Your task is to copy the lines of the data below from the line holding "R4: 4.7k (N1, N2) -> 4.7k (N1, VDD)" through the line holding "R7: 2.2k (DIS, VS) -> 2.2k (0V, VS)", inclusive, exactly and with nothing added.

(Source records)
▶
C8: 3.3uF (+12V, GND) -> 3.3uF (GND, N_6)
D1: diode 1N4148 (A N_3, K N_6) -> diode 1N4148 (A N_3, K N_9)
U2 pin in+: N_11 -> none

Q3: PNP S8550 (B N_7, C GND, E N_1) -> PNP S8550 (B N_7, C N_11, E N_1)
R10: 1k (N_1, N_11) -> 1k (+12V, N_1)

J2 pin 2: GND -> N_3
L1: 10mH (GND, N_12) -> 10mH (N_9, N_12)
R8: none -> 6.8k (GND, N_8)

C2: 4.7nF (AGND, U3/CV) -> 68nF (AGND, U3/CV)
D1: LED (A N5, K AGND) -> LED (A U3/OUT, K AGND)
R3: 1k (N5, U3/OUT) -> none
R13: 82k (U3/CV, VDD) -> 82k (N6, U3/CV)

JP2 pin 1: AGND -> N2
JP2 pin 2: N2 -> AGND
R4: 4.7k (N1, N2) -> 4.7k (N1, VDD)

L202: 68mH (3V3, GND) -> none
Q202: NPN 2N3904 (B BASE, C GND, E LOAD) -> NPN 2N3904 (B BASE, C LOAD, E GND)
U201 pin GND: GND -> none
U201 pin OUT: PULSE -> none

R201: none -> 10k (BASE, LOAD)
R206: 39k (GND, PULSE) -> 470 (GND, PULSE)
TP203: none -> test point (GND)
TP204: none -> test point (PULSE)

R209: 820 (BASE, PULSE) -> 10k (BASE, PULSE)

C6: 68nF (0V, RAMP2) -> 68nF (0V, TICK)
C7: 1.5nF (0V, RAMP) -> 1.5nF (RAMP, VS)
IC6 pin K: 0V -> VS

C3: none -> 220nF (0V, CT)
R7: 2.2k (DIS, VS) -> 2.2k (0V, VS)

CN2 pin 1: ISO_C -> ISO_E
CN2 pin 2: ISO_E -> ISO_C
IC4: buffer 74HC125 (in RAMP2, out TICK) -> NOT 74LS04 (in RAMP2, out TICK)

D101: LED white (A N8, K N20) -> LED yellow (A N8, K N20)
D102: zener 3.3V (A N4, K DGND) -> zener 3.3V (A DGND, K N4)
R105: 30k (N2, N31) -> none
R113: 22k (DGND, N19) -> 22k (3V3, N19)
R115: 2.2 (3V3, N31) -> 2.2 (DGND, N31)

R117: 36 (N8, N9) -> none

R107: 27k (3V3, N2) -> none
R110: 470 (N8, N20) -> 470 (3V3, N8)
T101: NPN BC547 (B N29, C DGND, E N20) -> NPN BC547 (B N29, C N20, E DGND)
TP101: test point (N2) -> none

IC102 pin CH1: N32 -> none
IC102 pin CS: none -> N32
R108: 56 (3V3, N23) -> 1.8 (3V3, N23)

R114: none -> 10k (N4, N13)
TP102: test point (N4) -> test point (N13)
◀
Answer:
R4: 4.7k (N1, N2) -> 4.7k (N1, VDD)

L202: 68mH (3V3, GND) -> none
Q202: NPN 2N3904 (B BASE, C GND, E LOAD) -> NPN 2N3904 (B BASE, C LOAD, E GND)
U201 pin GND: GND -> none
U201 pin OUT: PULSE -> none

R201: none -> 10k (BASE, LOAD)
R206: 39k (GND, PULSE) -> 470 (GND, PULSE)
TP203: none -> test point (GND)
TP204: none -> test point (PULSE)

R209: 820 (BASE, PULSE) -> 10k (BASE, PULSE)

C6: 68nF (0V, RAMP2) -> 68nF (0V, TICK)
C7: 1.5nF (0V, RAMP) -> 1.5nF (RAMP, VS)
IC6 pin K: 0V -> VS

C3: none -> 220nF (0V, CT)
R7: 2.2k (DIS, VS) -> 2.2k (0V, VS)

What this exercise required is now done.